◆ WHAT THE TASK ASKS: Give only the number of lines in the records below that contain the word "black".

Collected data
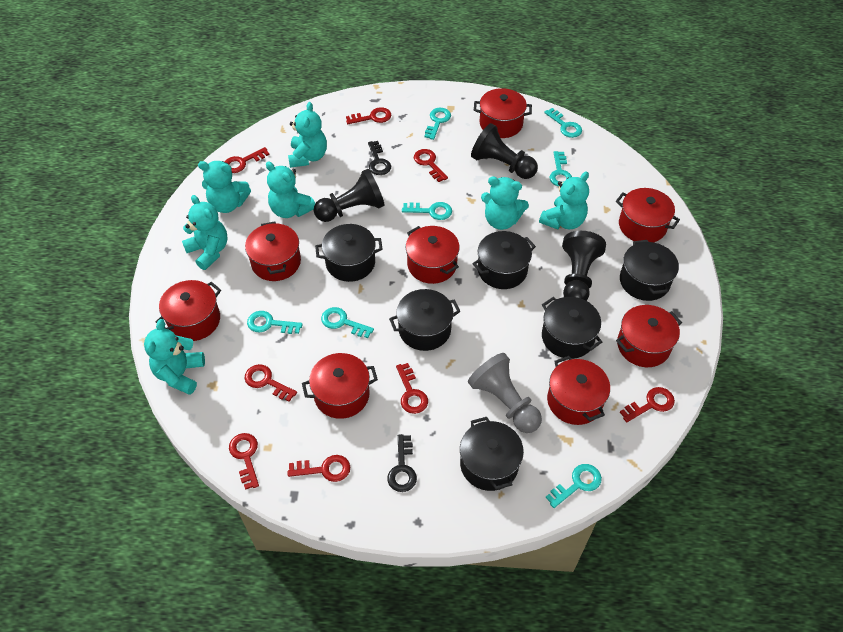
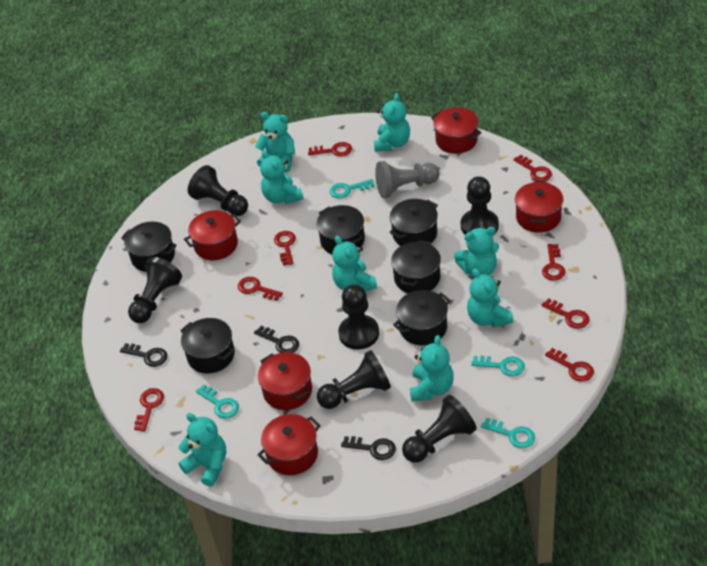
black key: 2 -> 3
black pawn: 3 -> 6
red pot: 8 -> 5
turquoise key: 7 -> 4
turquoise teddy bear: 7 -> 8

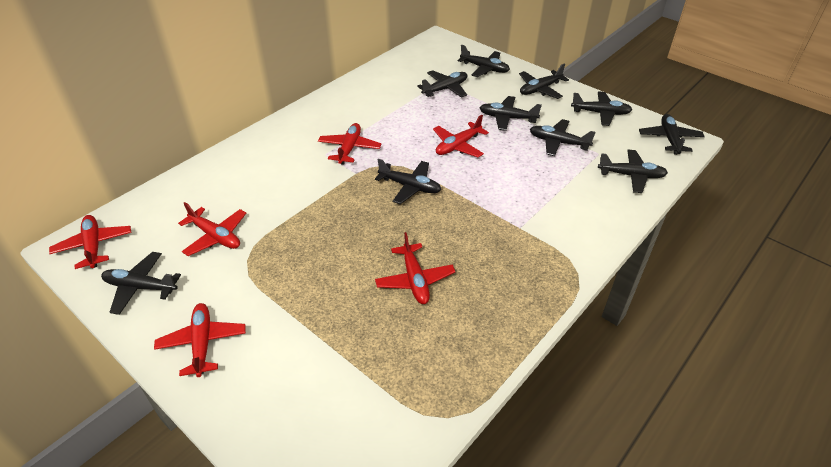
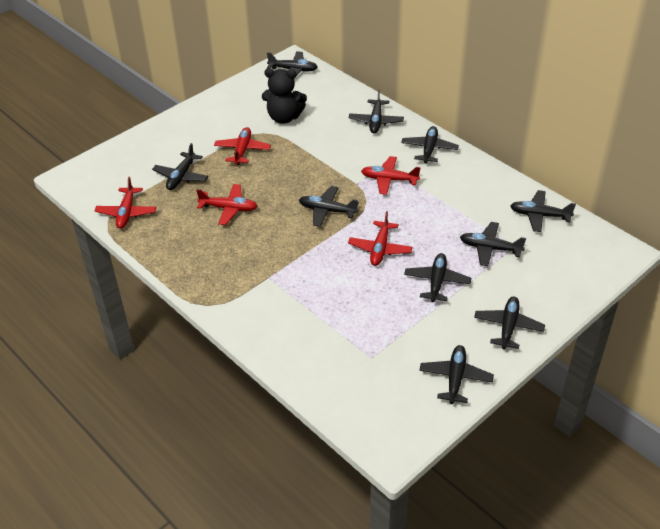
black teddy bear: 0 -> 1
red plane: 6 -> 5

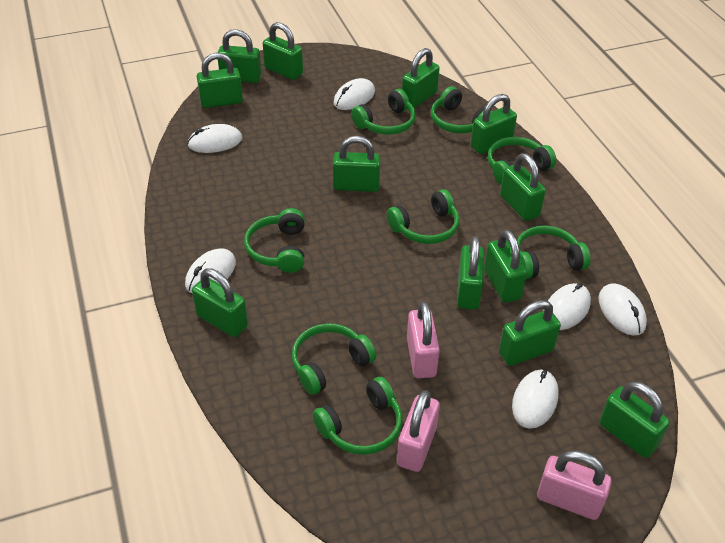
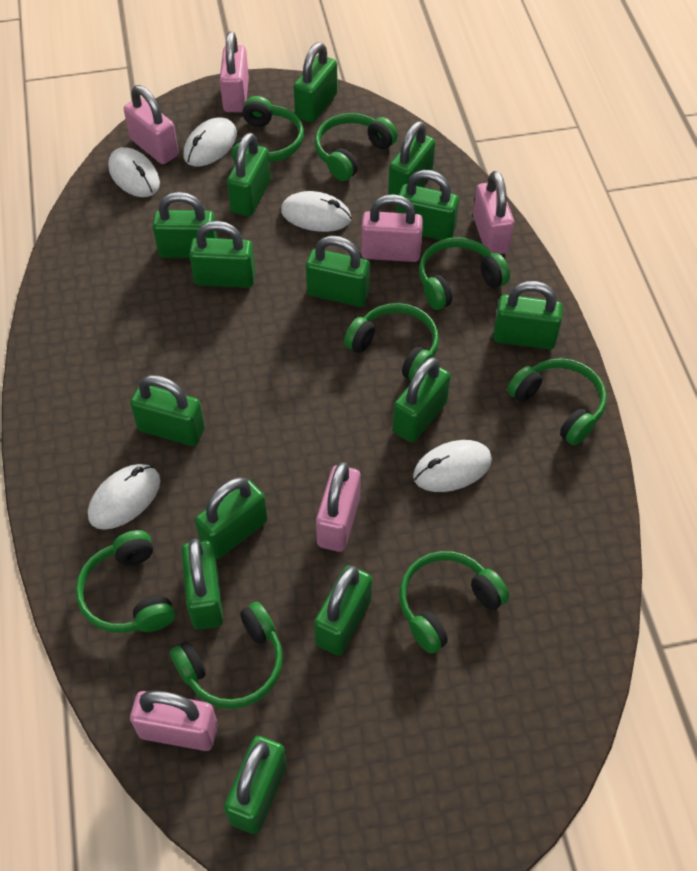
green padlock: 12 -> 14
pink padlock: 3 -> 6
white mouse: 6 -> 5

◆ EXERCISE OUTPUT: 3